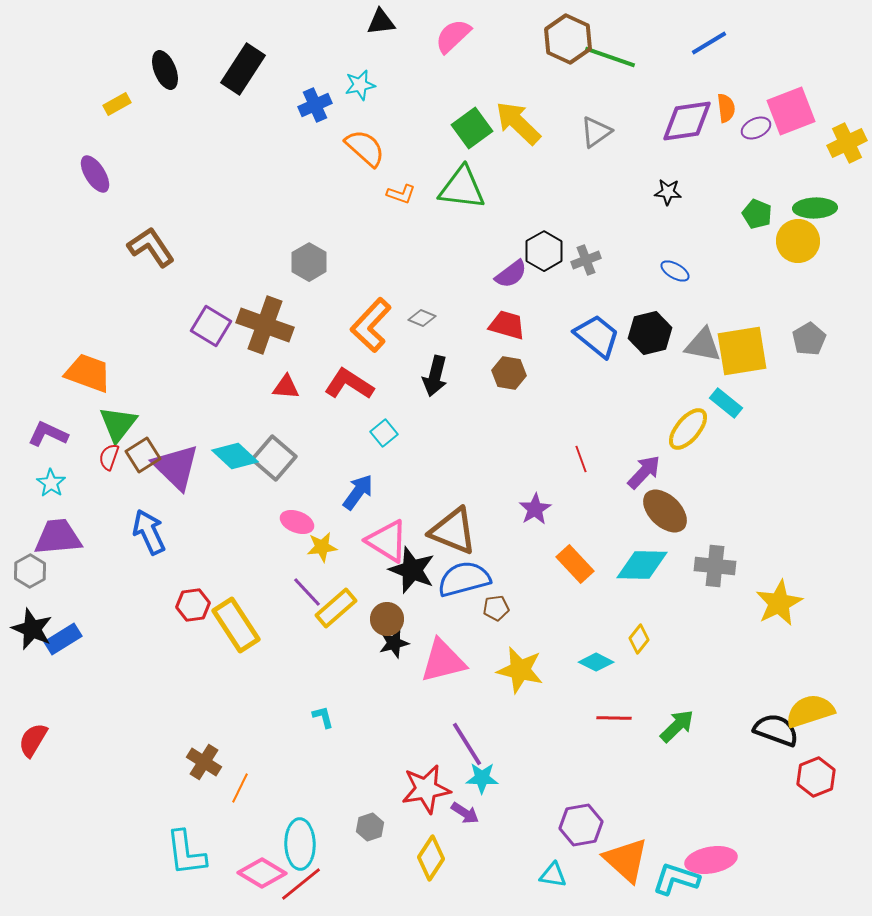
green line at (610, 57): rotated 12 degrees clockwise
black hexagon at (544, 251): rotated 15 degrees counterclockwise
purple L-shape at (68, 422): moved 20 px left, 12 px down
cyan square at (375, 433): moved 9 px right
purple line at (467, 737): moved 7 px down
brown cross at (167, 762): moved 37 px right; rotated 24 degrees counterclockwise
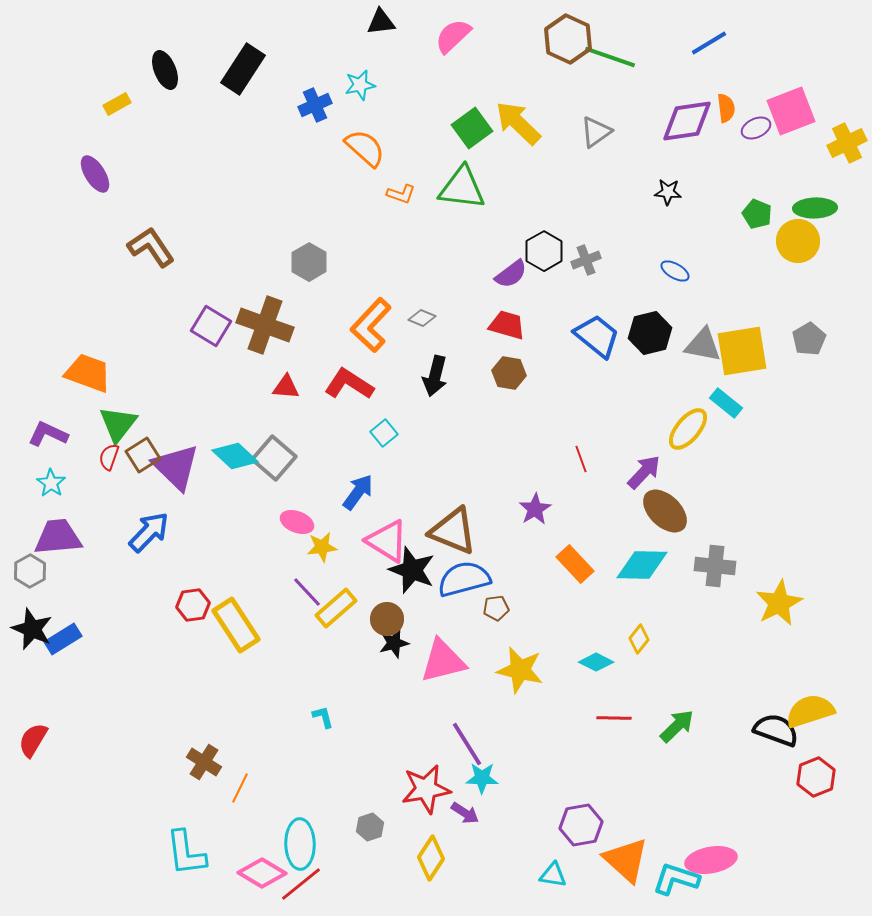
blue arrow at (149, 532): rotated 69 degrees clockwise
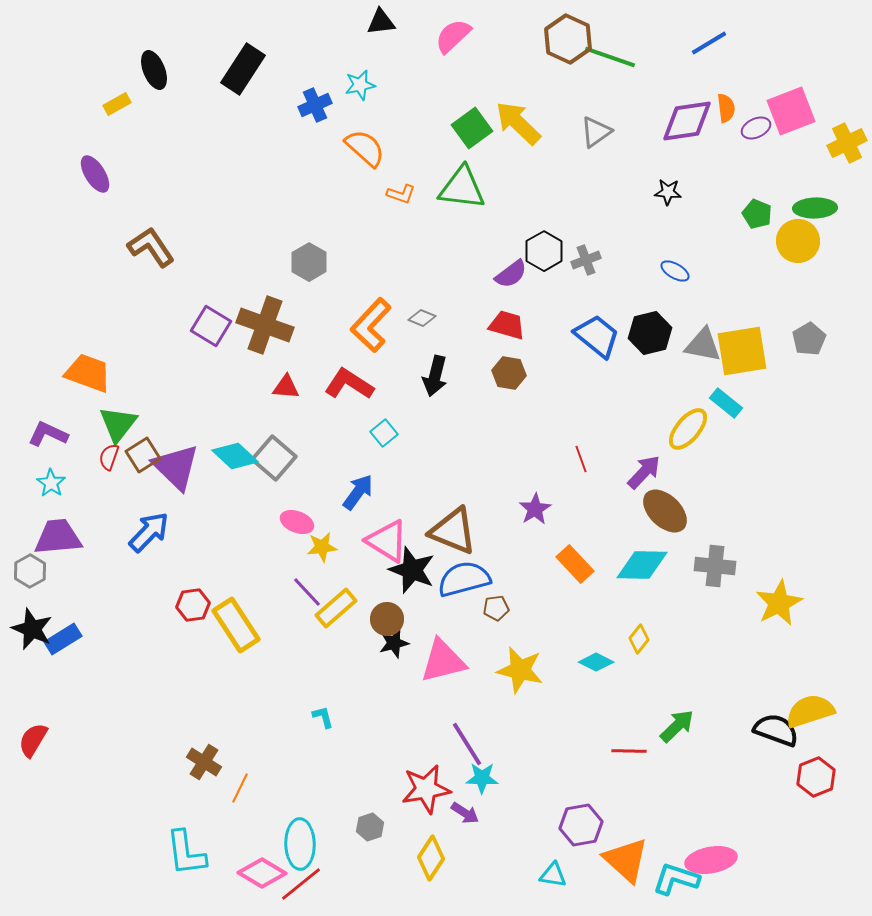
black ellipse at (165, 70): moved 11 px left
red line at (614, 718): moved 15 px right, 33 px down
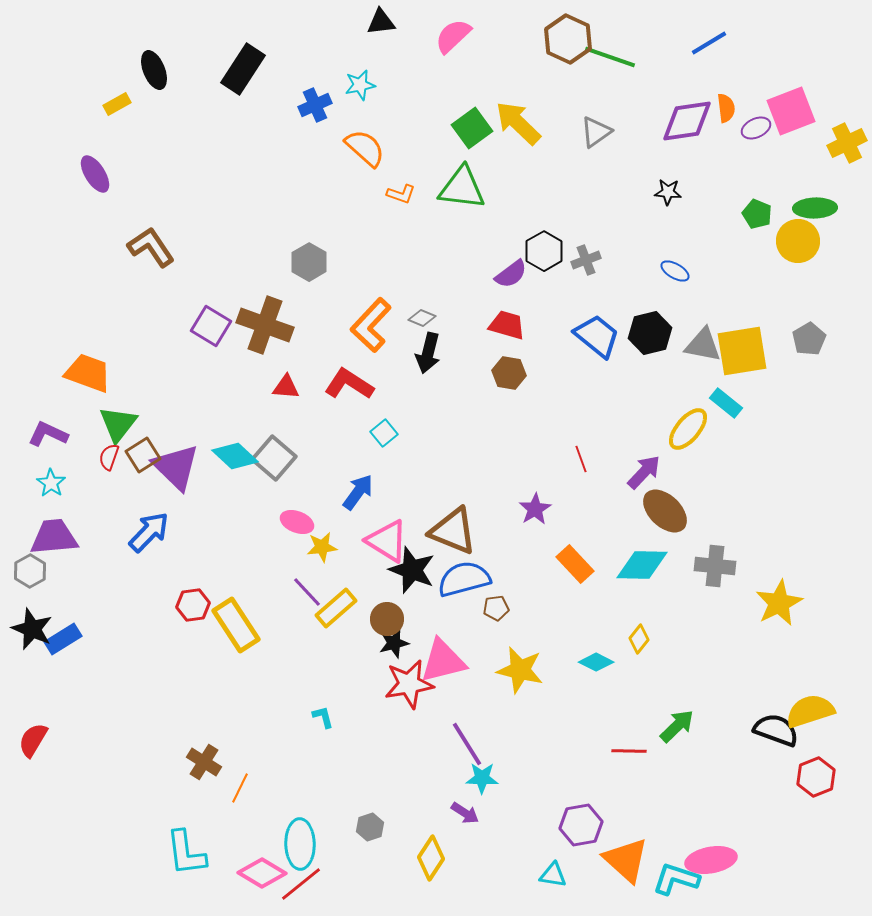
black arrow at (435, 376): moved 7 px left, 23 px up
purple trapezoid at (58, 537): moved 4 px left
red star at (426, 789): moved 17 px left, 105 px up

═══

Render the lines of the records above as a Markdown table with the columns Row and Entry, numbering each row. Begin at the line that contains "black ellipse at (165, 70): moved 11 px left" and continue through the end of the records, leaving out the pictures and any blank lines.

| Row | Entry |
|---|---|
| 1 | black ellipse at (165, 70): moved 11 px left |
| 2 | red line at (614, 718): moved 15 px right, 33 px down |
| 3 | black arrow at (435, 376): moved 7 px left, 23 px up |
| 4 | purple trapezoid at (58, 537): moved 4 px left |
| 5 | red star at (426, 789): moved 17 px left, 105 px up |